> _Work task_
The data below is to be written out exactly, with no pictures.

> _Coordinate-based change data_
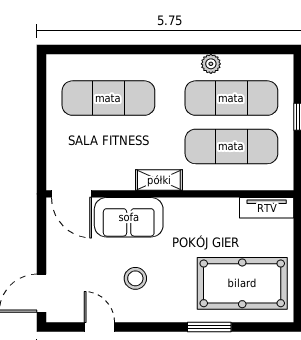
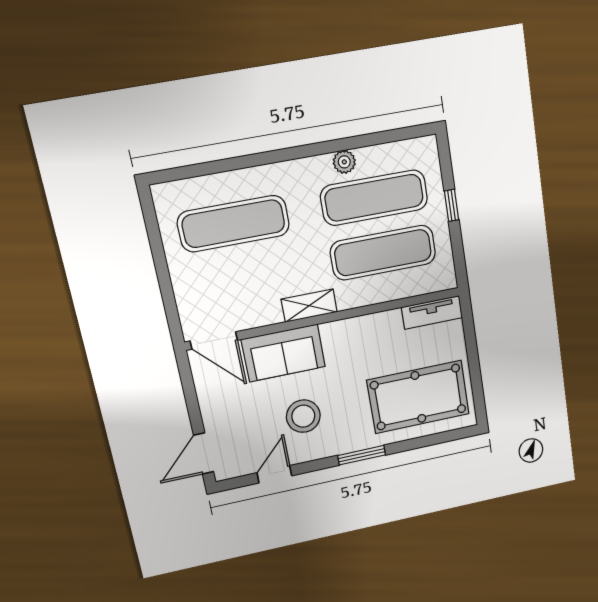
stool: (135, 278) -> (303, 416), width x1.38, depth x1.38
door: (99, 327) -> (274, 474), hinge flipped
window: (209, 327) -> (362, 455), moved

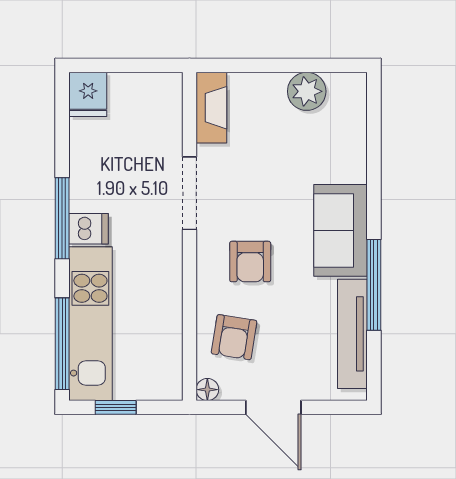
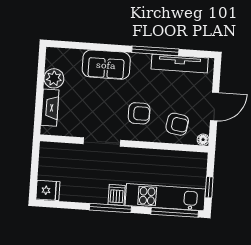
fireplace: (211, 108) -> (50, 108), moved, turned 90
sofa: (341, 230) -> (106, 65), moved

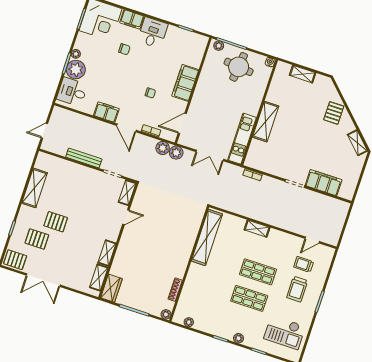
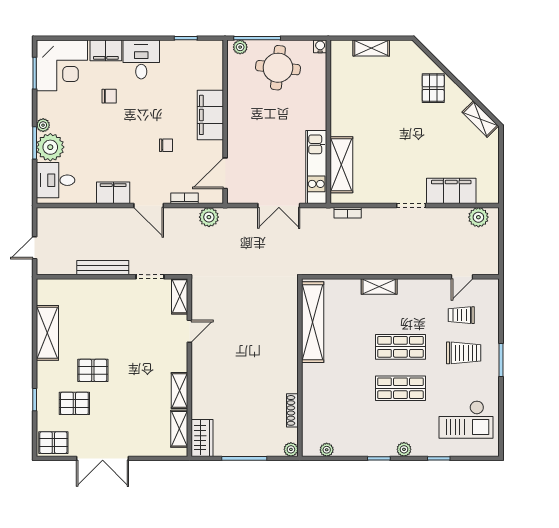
shelving: (266, 122) -> (341, 165), moved
plant: (176, 153) -> (478, 217), moved
trolley: (297, 289) -> (464, 353), turned -90

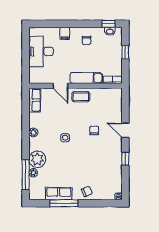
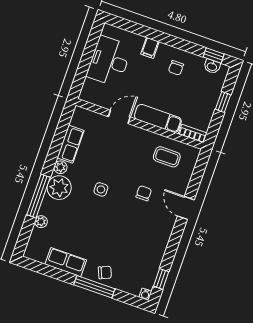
door: (60, 86) -> (119, 117), swing flipped
coffee table: (81, 97) -> (167, 157), moved
row of seats: (35, 100) -> (71, 144), moved
plant: (37, 159) -> (59, 188), moved
window: (125, 159) -> (161, 279), moved
window: (26, 175) -> (38, 196), moved
window: (64, 203) -> (94, 287), moved

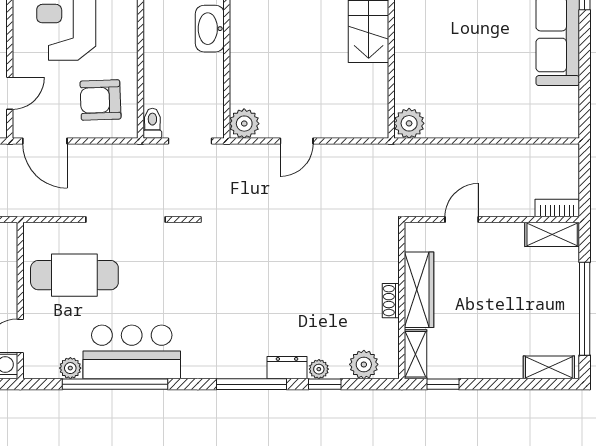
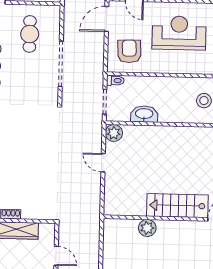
washbasin: (210, 29) -> (144, 114), moved
plant: (409, 123) -> (147, 228), moved
cafe table: (74, 275) -> (30, 34), width x0.73, depth x0.74

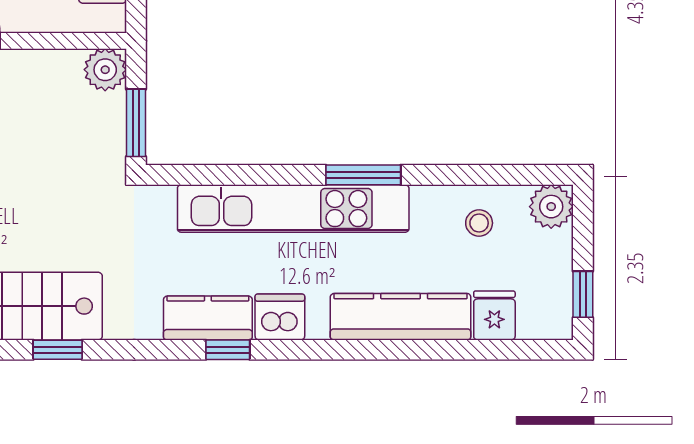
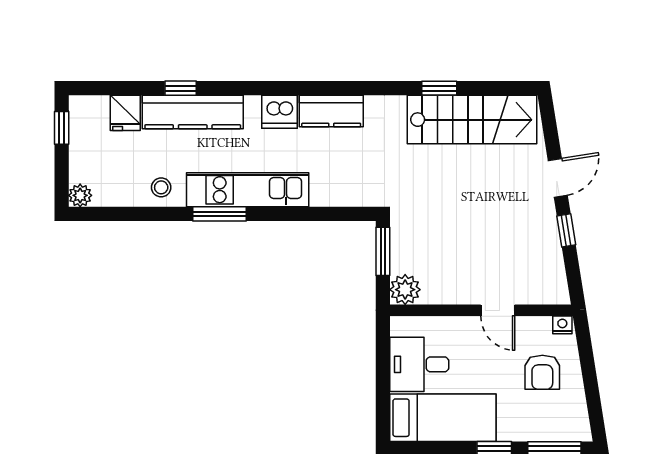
plant: (551, 207) -> (80, 195), width x0.73, depth x0.73
kitchen unit: (293, 209) -> (248, 190), width x0.73
stool: (479, 223) -> (161, 187), moved
window: (228, 350) -> (181, 88), moved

> _Output for this exercise_
stool: (135, 278) -> (303, 416), width x1.38, depth x1.38
door: (99, 327) -> (274, 474), hinge flipped
window: (209, 327) -> (362, 455), moved

fireplace: (211, 108) -> (50, 108), moved, turned 90
sofa: (341, 230) -> (106, 65), moved

shelving: (266, 122) -> (341, 165), moved
plant: (176, 153) -> (478, 217), moved
trolley: (297, 289) -> (464, 353), turned -90

door: (60, 86) -> (119, 117), swing flipped
coffee table: (81, 97) -> (167, 157), moved
row of seats: (35, 100) -> (71, 144), moved
plant: (37, 159) -> (59, 188), moved
window: (125, 159) -> (161, 279), moved
window: (26, 175) -> (38, 196), moved
window: (64, 203) -> (94, 287), moved

washbasin: (210, 29) -> (144, 114), moved
plant: (409, 123) -> (147, 228), moved
cafe table: (74, 275) -> (30, 34), width x0.73, depth x0.74

plant: (551, 207) -> (80, 195), width x0.73, depth x0.73
kitchen unit: (293, 209) -> (248, 190), width x0.73
stool: (479, 223) -> (161, 187), moved
window: (228, 350) -> (181, 88), moved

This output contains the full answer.